----- Data supplied

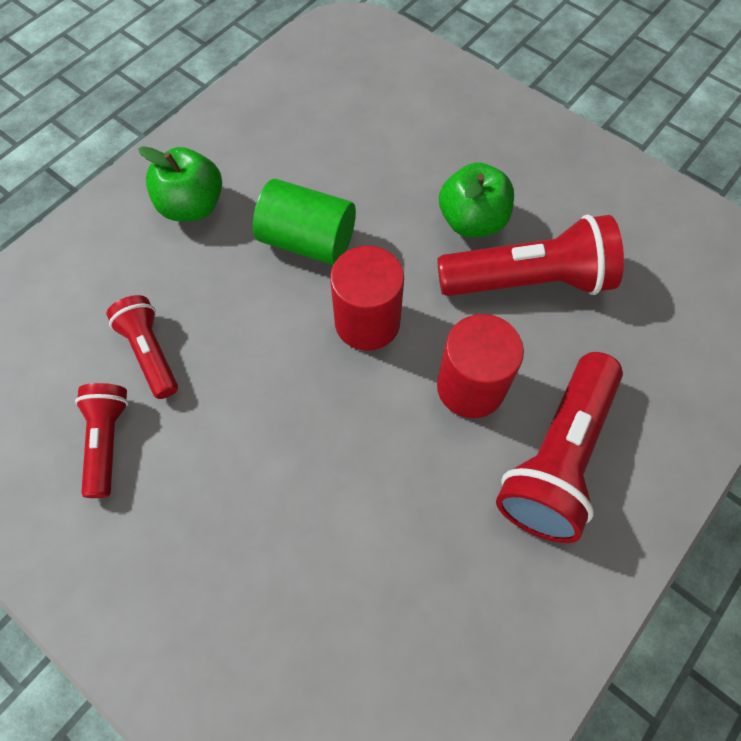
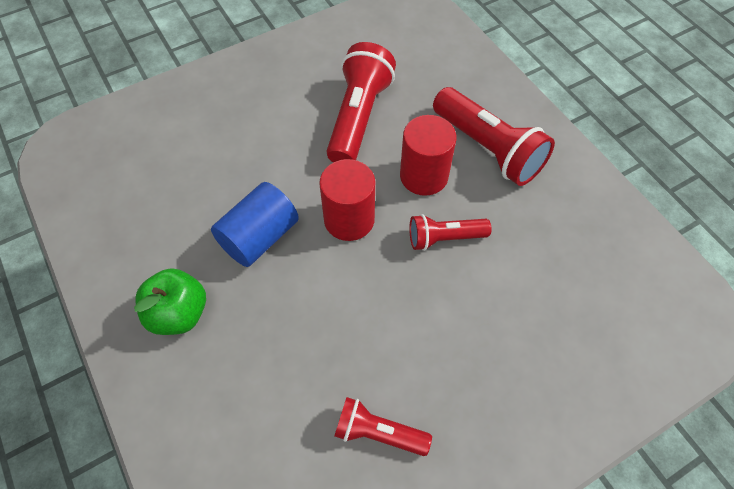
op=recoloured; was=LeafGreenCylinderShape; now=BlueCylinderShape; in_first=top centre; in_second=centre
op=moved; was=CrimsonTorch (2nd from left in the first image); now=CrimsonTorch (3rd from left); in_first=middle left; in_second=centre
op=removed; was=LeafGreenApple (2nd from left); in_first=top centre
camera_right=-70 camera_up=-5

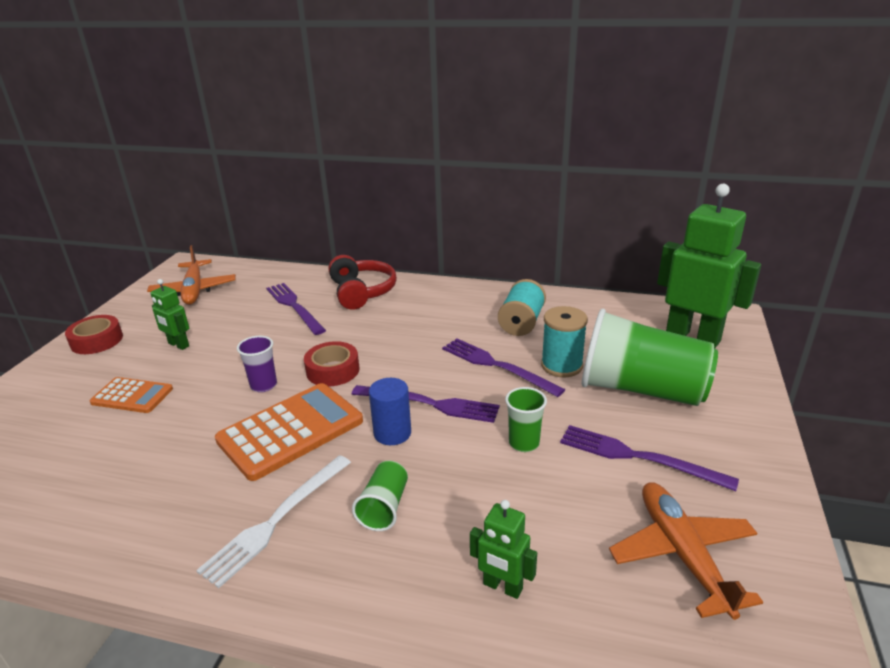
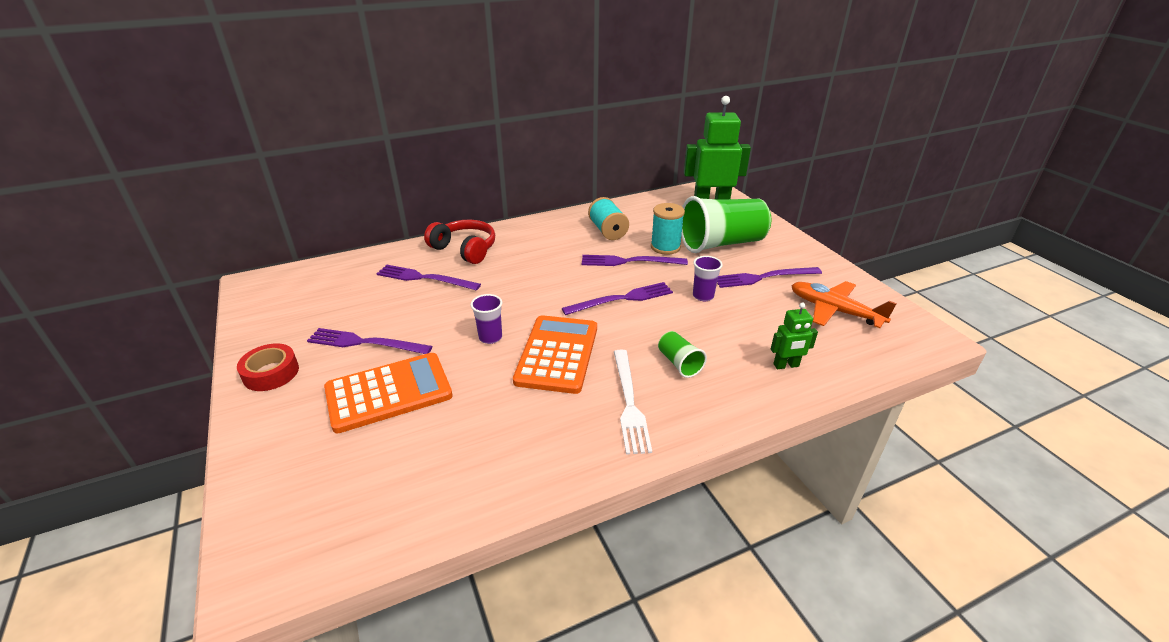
op=replaced; was=LeafGreenToyRobot (1st from left); now=VioletTableFork (1st from left); in_first=middle left; in_second=middle left
op=resized; was=BrightOrangeCalculator (1st from left); in_first=middle left; in_second=middle left; ratio=1.72
op=recoloured; was=LeafGreenBeaker (2nd from left); now=VioletBeaker (2nd from left); in_first=centre; in_second=centre
op=removed; was=BrightOrangeToyPlane (1st from left); in_first=middle left
op=removed; was=CrimsonRollOfTape (2nd from left); in_first=centre
op=removed; was=BlueCylinderShape; in_first=centre
camera_right=-40 camera_up=5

----------

• [What needs to be done]: Skip the pictures and retype exactly the lines from the one that contains "op=moved; was=CrimsonTorch (2nd" to the last line of the records.

• [Output for this task]:
op=moved; was=CrimsonTorch (2nd from left in the first image); now=CrimsonTorch (3rd from left); in_first=middle left; in_second=centre
op=removed; was=LeafGreenApple (2nd from left); in_first=top centre
camera_right=-70 camera_up=-5

op=replaced; was=LeafGreenToyRobot (1st from left); now=VioletTableFork (1st from left); in_first=middle left; in_second=middle left
op=resized; was=BrightOrangeCalculator (1st from left); in_first=middle left; in_second=middle left; ratio=1.72
op=recoloured; was=LeafGreenBeaker (2nd from left); now=VioletBeaker (2nd from left); in_first=centre; in_second=centre
op=removed; was=BrightOrangeToyPlane (1st from left); in_first=middle left
op=removed; was=CrimsonRollOfTape (2nd from left); in_first=centre
op=removed; was=BlueCylinderShape; in_first=centre
camera_right=-40 camera_up=5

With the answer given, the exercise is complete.